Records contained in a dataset
.....

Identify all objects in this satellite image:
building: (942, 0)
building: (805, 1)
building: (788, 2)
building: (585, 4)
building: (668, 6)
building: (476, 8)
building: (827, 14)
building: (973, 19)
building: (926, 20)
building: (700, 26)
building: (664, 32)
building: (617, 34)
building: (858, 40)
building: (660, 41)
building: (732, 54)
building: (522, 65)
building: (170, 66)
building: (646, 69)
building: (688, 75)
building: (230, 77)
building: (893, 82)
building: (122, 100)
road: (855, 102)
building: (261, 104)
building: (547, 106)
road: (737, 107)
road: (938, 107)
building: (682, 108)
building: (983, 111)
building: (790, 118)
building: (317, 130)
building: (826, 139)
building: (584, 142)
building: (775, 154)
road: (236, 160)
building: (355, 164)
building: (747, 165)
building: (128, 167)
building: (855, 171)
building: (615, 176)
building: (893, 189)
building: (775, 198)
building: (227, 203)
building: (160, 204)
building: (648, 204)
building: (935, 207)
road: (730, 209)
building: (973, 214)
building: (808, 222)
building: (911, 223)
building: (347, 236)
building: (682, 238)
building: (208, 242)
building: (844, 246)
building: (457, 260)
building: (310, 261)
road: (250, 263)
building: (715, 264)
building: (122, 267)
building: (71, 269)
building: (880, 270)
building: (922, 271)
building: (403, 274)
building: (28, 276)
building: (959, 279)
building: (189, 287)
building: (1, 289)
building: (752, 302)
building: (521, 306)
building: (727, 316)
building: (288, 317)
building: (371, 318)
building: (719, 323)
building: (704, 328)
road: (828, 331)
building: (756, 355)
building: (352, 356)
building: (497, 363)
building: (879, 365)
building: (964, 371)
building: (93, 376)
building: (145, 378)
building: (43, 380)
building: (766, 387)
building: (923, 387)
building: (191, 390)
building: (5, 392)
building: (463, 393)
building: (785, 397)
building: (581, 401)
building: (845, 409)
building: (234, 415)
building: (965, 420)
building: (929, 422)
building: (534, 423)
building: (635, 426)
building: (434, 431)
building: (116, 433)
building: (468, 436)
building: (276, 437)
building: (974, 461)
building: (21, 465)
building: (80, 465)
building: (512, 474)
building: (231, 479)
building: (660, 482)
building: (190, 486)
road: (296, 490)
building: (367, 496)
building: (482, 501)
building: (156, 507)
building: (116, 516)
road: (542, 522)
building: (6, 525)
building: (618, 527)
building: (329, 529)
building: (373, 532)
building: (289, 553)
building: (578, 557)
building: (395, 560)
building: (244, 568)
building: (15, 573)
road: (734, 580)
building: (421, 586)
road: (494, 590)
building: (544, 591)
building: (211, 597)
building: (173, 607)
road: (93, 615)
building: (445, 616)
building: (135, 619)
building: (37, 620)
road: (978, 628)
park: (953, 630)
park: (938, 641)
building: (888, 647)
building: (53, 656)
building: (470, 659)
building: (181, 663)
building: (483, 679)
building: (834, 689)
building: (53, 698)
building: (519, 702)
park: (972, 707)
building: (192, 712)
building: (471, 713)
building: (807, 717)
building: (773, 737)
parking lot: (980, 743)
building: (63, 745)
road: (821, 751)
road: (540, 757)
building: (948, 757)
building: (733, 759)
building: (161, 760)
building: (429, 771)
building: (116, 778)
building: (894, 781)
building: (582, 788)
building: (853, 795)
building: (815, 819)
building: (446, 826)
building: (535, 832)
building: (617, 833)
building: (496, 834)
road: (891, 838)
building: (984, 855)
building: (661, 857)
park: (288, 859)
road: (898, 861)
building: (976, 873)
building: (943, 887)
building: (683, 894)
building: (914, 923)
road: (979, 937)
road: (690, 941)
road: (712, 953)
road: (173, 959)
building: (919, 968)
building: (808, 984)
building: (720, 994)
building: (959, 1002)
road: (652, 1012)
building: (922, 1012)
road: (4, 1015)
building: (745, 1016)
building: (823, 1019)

.....

Task details :: Restate every line of the data word for word.

Task response ::
Identify all objects in this satellite image:
building: (942, 0)
building: (805, 1)
building: (788, 2)
building: (585, 4)
building: (668, 6)
building: (476, 8)
building: (827, 14)
building: (973, 19)
building: (926, 20)
building: (700, 26)
building: (664, 32)
building: (617, 34)
building: (858, 40)
building: (660, 41)
building: (732, 54)
building: (522, 65)
building: (170, 66)
building: (646, 69)
building: (688, 75)
building: (230, 77)
building: (893, 82)
building: (122, 100)
road: (855, 102)
building: (261, 104)
building: (547, 106)
road: (737, 107)
road: (938, 107)
building: (682, 108)
building: (983, 111)
building: (790, 118)
building: (317, 130)
building: (826, 139)
building: (584, 142)
building: (775, 154)
road: (236, 160)
building: (355, 164)
building: (747, 165)
building: (128, 167)
building: (855, 171)
building: (615, 176)
building: (893, 189)
building: (775, 198)
building: (227, 203)
building: (160, 204)
building: (648, 204)
building: (935, 207)
road: (730, 209)
building: (973, 214)
building: (808, 222)
building: (911, 223)
building: (347, 236)
building: (682, 238)
building: (208, 242)
building: (844, 246)
building: (457, 260)
building: (310, 261)
road: (250, 263)
building: (715, 264)
building: (122, 267)
building: (71, 269)
building: (880, 270)
building: (922, 271)
building: (403, 274)
building: (28, 276)
building: (959, 279)
building: (189, 287)
building: (1, 289)
building: (752, 302)
building: (521, 306)
building: (727, 316)
building: (288, 317)
building: (371, 318)
building: (719, 323)
building: (704, 328)
road: (828, 331)
building: (756, 355)
building: (352, 356)
building: (497, 363)
building: (879, 365)
building: (964, 371)
building: (93, 376)
building: (145, 378)
building: (43, 380)
building: (766, 387)
building: (923, 387)
building: (191, 390)
building: (5, 392)
building: (463, 393)
building: (785, 397)
building: (581, 401)
building: (845, 409)
building: (234, 415)
building: (965, 420)
building: (929, 422)
building: (534, 423)
building: (635, 426)
building: (434, 431)
building: (116, 433)
building: (468, 436)
building: (276, 437)
building: (974, 461)
building: (21, 465)
building: (80, 465)
building: (512, 474)
building: (231, 479)
building: (660, 482)
building: (190, 486)
road: (296, 490)
building: (367, 496)
building: (482, 501)
building: (156, 507)
building: (116, 516)
road: (542, 522)
building: (6, 525)
building: (618, 527)
building: (329, 529)
building: (373, 532)
building: (289, 553)
building: (578, 557)
building: (395, 560)
building: (244, 568)
building: (15, 573)
road: (734, 580)
building: (421, 586)
road: (494, 590)
building: (544, 591)
building: (211, 597)
building: (173, 607)
road: (93, 615)
building: (445, 616)
building: (135, 619)
building: (37, 620)
road: (978, 628)
park: (953, 630)
park: (938, 641)
building: (888, 647)
building: (53, 656)
building: (470, 659)
building: (181, 663)
building: (483, 679)
building: (834, 689)
building: (53, 698)
building: (519, 702)
park: (972, 707)
building: (192, 712)
building: (471, 713)
building: (807, 717)
building: (773, 737)
parking lot: (980, 743)
building: (63, 745)
road: (821, 751)
road: (540, 757)
building: (948, 757)
building: (733, 759)
building: (161, 760)
building: (429, 771)
building: (116, 778)
building: (894, 781)
building: (582, 788)
building: (853, 795)
building: (815, 819)
building: (446, 826)
building: (535, 832)
building: (617, 833)
building: (496, 834)
road: (891, 838)
building: (984, 855)
building: (661, 857)
park: (288, 859)
road: (898, 861)
building: (976, 873)
building: (943, 887)
building: (683, 894)
building: (914, 923)
road: (979, 937)
road: (690, 941)
road: (712, 953)
road: (173, 959)
building: (919, 968)
building: (808, 984)
building: (720, 994)
building: (959, 1002)
road: (652, 1012)
building: (922, 1012)
road: (4, 1015)
building: (745, 1016)
building: (823, 1019)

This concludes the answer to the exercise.